EXERCISE DATA section start

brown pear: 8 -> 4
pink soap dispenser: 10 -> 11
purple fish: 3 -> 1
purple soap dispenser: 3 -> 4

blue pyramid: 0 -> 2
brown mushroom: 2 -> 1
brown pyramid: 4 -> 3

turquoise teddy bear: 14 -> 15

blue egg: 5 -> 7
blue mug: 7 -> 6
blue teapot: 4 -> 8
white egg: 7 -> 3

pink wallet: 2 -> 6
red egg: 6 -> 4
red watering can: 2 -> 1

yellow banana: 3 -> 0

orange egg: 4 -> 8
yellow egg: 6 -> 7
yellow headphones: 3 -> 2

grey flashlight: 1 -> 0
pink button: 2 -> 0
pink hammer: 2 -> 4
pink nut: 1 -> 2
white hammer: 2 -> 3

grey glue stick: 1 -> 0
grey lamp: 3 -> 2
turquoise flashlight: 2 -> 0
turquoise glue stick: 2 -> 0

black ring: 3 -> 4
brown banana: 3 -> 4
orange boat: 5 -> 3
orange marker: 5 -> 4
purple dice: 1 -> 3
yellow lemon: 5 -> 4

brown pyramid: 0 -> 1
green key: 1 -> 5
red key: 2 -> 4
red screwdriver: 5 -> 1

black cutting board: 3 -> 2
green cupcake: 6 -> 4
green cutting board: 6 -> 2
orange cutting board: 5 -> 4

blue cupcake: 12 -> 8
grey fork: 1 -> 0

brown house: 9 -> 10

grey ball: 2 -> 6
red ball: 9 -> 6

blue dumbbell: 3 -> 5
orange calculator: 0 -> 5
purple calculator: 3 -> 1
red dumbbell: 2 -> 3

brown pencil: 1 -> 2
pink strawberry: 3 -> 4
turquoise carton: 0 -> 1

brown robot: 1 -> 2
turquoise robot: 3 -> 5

EXERCISE DATA section end

→ ABOUT THIS EXERCISE
Return a word-for-word copy of the lines above from the one holding "brown pyramid: 4 -> 3" through the one holding "white hammer: 2 -> 3", with both of them included and nothing besides.

→ RESPONSE TO THE TASK
brown pyramid: 4 -> 3

turquoise teddy bear: 14 -> 15

blue egg: 5 -> 7
blue mug: 7 -> 6
blue teapot: 4 -> 8
white egg: 7 -> 3

pink wallet: 2 -> 6
red egg: 6 -> 4
red watering can: 2 -> 1

yellow banana: 3 -> 0

orange egg: 4 -> 8
yellow egg: 6 -> 7
yellow headphones: 3 -> 2

grey flashlight: 1 -> 0
pink button: 2 -> 0
pink hammer: 2 -> 4
pink nut: 1 -> 2
white hammer: 2 -> 3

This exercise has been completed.